Object change listings:
+-------+

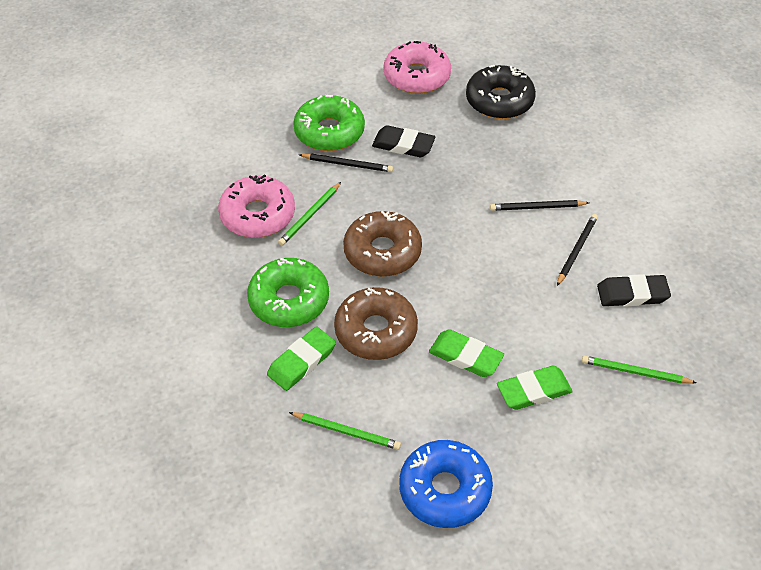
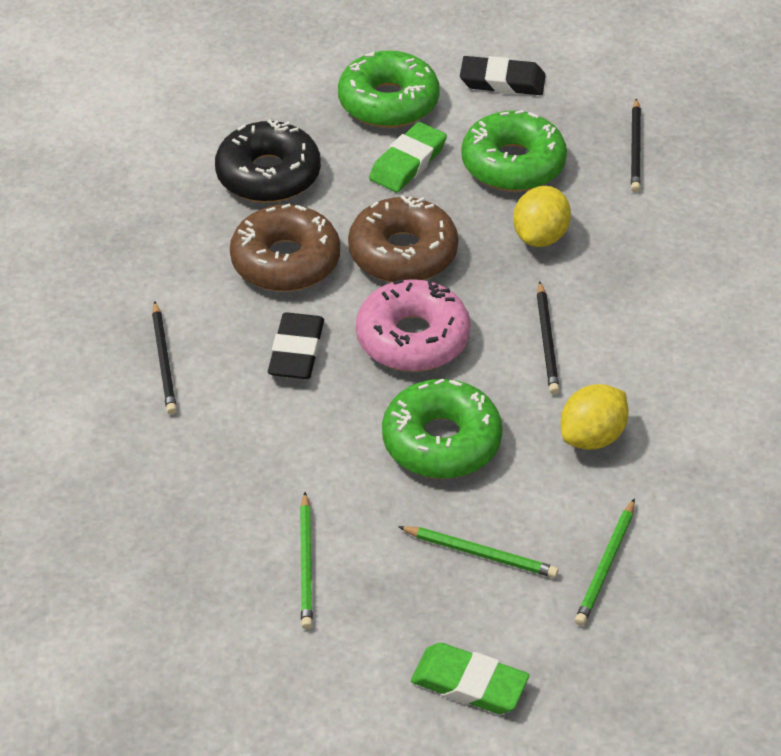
blue donut: 1 -> 0
green donut: 2 -> 3
green eraser: 3 -> 2
pink donut: 2 -> 1
yellow lemon: 0 -> 2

+-------+

Directions: The records above should be copied word for word, with the pictures left out.

Your solution:
blue donut: 1 -> 0
green donut: 2 -> 3
green eraser: 3 -> 2
pink donut: 2 -> 1
yellow lemon: 0 -> 2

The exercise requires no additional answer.